** Opening Data extract block **

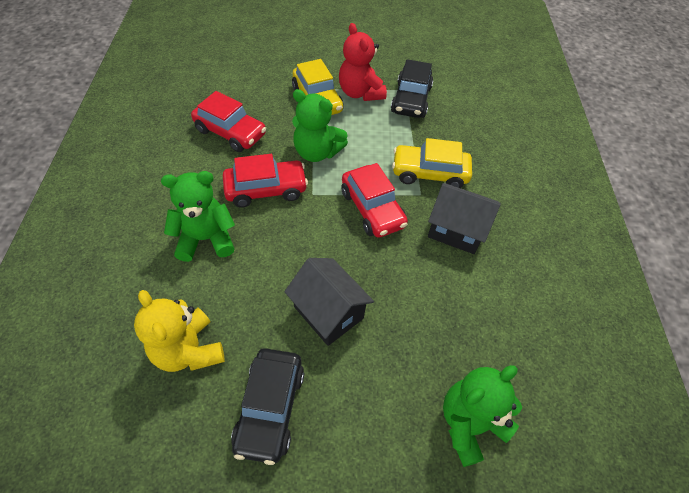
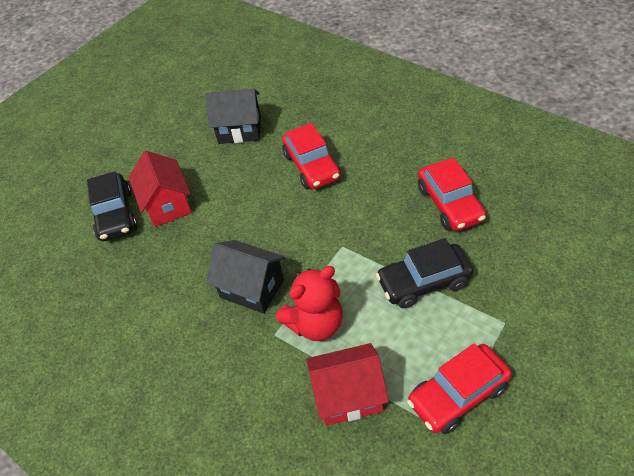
green teddy bear: 3 -> 0
red house: 0 -> 2
yellow car: 2 -> 0
yellow teddy bear: 1 -> 0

** Closing Data extract block **

What the task asks
A verbatim retyping of the listing, without any pictures, is the expected answer.

Result
green teddy bear: 3 -> 0
red house: 0 -> 2
yellow car: 2 -> 0
yellow teddy bear: 1 -> 0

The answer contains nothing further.